- Opening Delimiter -

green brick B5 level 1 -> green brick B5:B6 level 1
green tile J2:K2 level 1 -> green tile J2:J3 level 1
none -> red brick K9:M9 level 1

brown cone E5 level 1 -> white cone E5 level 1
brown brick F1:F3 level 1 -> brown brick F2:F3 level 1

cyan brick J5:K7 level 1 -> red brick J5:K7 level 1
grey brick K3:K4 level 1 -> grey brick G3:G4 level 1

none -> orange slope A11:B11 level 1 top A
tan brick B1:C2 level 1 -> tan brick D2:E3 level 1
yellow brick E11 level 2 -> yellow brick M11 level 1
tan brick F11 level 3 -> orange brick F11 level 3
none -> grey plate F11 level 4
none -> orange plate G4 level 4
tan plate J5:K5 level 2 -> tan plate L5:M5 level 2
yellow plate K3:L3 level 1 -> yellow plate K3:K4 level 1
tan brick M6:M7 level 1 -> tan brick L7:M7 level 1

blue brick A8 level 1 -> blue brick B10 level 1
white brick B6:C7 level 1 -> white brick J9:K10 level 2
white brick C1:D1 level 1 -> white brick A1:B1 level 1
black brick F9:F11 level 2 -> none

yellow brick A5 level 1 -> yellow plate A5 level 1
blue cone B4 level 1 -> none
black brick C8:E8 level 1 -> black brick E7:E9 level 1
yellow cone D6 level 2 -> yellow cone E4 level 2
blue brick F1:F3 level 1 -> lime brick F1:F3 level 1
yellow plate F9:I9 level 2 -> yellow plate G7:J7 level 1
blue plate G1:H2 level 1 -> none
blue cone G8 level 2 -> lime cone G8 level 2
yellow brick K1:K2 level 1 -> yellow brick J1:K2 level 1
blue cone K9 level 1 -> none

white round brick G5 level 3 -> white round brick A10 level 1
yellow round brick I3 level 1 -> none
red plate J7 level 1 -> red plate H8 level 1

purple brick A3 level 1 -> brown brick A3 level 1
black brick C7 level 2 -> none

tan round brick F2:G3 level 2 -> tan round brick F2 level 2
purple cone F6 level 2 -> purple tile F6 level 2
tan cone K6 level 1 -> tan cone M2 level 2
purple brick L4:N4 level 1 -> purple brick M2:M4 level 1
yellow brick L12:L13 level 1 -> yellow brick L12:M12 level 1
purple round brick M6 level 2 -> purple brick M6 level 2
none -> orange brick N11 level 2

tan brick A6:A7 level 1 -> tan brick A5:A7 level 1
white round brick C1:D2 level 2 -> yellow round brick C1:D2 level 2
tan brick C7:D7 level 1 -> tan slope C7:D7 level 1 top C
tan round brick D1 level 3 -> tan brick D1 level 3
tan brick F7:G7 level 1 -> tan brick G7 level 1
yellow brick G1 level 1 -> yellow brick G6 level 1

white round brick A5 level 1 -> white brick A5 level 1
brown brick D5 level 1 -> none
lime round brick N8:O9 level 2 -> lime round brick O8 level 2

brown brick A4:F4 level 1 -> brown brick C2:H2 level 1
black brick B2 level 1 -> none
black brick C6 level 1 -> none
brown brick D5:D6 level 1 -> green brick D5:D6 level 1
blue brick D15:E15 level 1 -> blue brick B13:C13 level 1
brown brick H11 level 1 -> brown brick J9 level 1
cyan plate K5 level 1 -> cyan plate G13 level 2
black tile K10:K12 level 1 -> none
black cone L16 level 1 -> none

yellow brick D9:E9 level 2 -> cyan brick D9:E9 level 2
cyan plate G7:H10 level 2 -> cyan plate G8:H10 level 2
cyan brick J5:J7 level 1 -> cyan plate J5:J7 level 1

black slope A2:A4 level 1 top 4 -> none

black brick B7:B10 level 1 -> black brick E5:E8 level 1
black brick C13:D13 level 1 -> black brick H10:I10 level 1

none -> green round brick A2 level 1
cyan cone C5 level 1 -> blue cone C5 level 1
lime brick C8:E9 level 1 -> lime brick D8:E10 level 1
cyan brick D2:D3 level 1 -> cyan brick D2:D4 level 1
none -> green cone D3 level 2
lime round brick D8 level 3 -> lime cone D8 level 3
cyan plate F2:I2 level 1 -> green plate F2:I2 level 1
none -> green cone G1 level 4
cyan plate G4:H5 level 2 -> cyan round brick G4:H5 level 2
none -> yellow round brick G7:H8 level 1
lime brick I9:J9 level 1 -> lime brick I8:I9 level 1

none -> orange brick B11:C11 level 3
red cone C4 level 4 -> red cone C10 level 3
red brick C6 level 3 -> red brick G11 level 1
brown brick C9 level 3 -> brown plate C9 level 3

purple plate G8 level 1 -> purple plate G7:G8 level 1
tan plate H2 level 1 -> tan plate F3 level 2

- Closing Delimiter -

Using the data above, transcribe the lines that run from the line with "yellow brick E11" to the line with "yellow plate K3:L3", both ends kept, and output nothing else.

> [COMPLETED EXERCISE]
yellow brick E11 level 2 -> yellow brick M11 level 1
tan brick F11 level 3 -> orange brick F11 level 3
none -> grey plate F11 level 4
none -> orange plate G4 level 4
tan plate J5:K5 level 2 -> tan plate L5:M5 level 2
yellow plate K3:L3 level 1 -> yellow plate K3:K4 level 1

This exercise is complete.